* [GOAL OF THE EXERCISE] Which lines run from the line with "green hat: 4 -> 2" through the line with "yellow lemon: 0 -> 1" in the entries below? Print them exactly, both ends included, and nothing more.

++++ INFORMATION SHOWN ++++

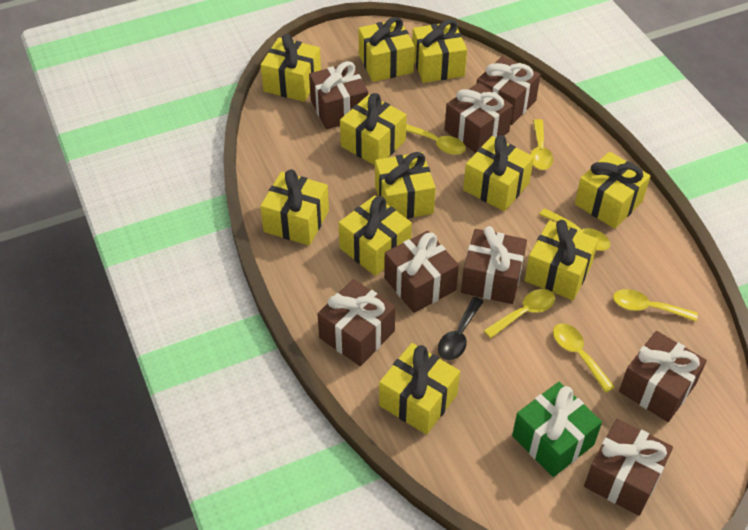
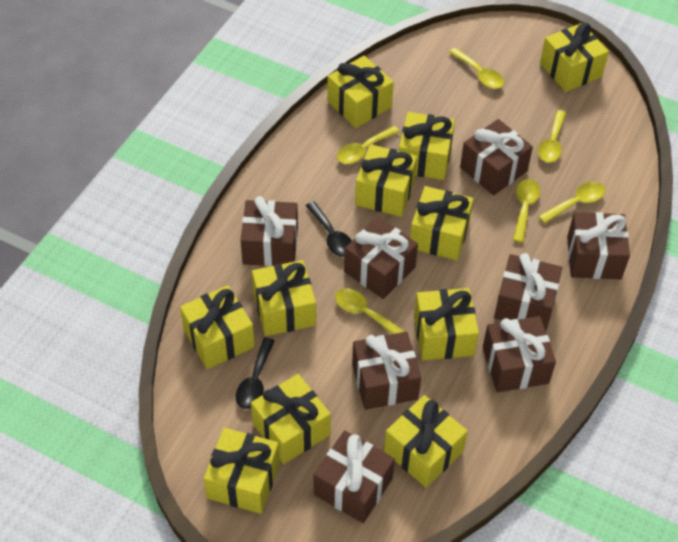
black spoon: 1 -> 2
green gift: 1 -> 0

++++
++++ INFORMATION SHOWN ++++

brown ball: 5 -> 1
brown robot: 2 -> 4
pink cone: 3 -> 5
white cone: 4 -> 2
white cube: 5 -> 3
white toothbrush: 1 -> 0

++++
++++ INFORMATION SHOWN ++++

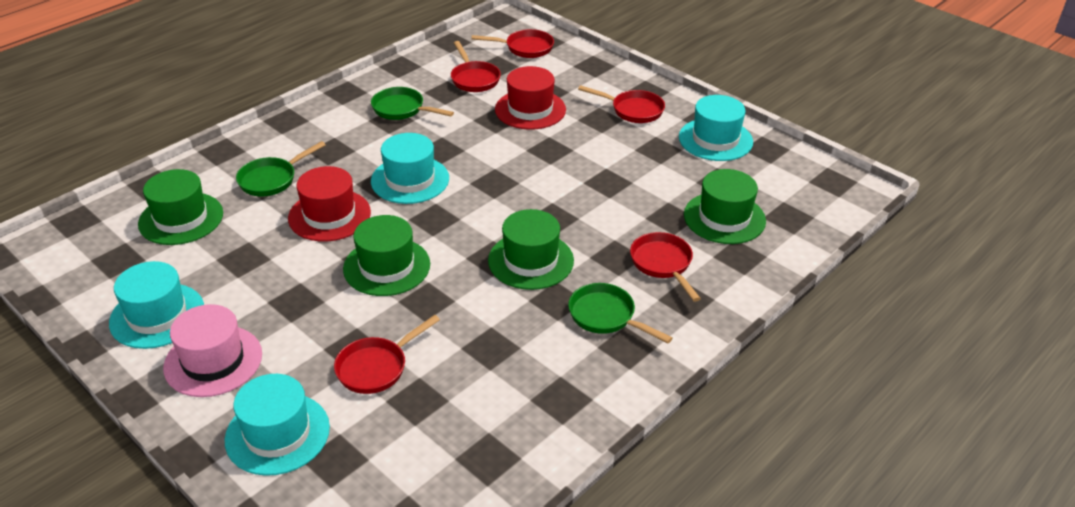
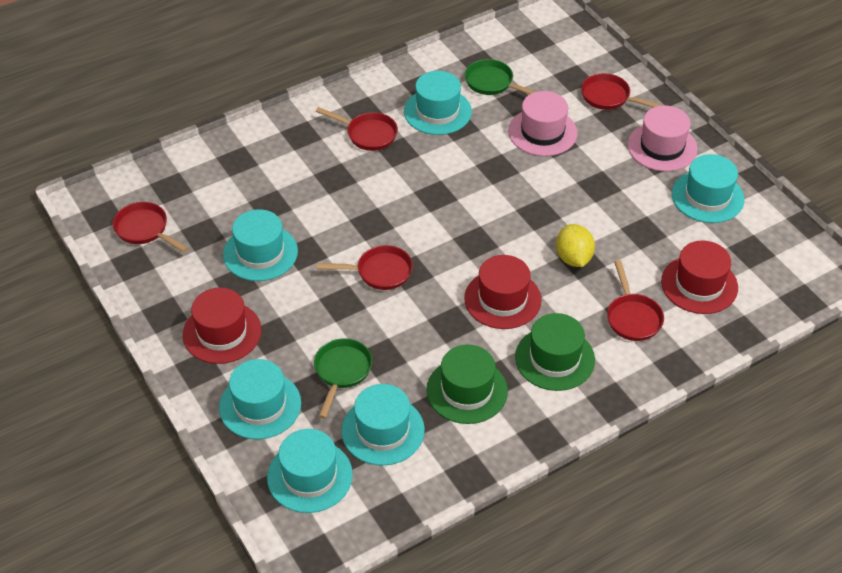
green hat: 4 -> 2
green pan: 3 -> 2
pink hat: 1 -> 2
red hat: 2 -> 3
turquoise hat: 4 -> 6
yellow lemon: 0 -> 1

++++

* [SOLUTION TO THIS TASK]
green hat: 4 -> 2
green pan: 3 -> 2
pink hat: 1 -> 2
red hat: 2 -> 3
turquoise hat: 4 -> 6
yellow lemon: 0 -> 1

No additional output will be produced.